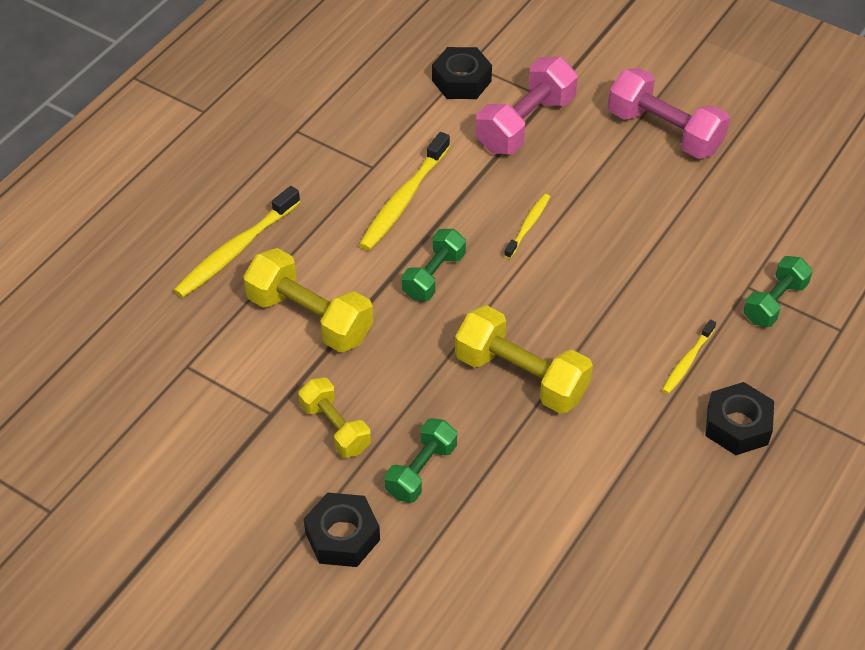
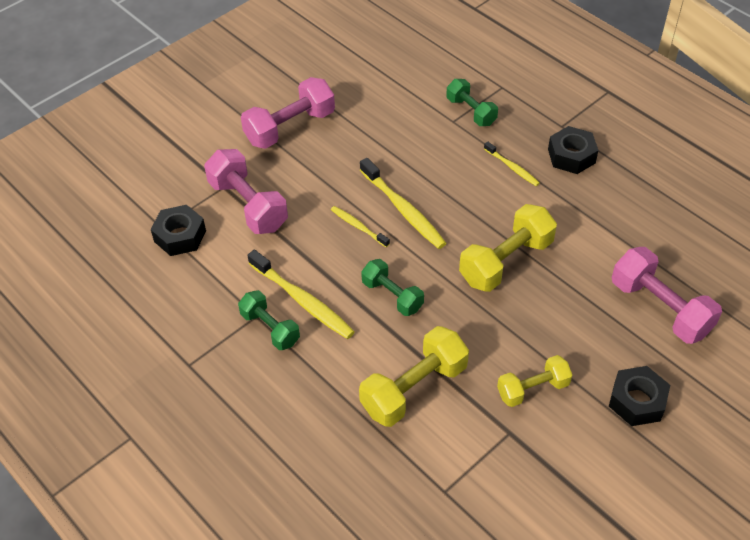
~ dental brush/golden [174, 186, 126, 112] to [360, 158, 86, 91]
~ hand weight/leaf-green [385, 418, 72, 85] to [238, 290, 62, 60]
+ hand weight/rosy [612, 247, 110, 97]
========================
### WORK TO COMPLETE
Retype the listing above exactly, please. Pictures do not belong in the copy.

### FINISHED TASK
~ dental brush/golden [174, 186, 126, 112] to [360, 158, 86, 91]
~ hand weight/leaf-green [385, 418, 72, 85] to [238, 290, 62, 60]
+ hand weight/rosy [612, 247, 110, 97]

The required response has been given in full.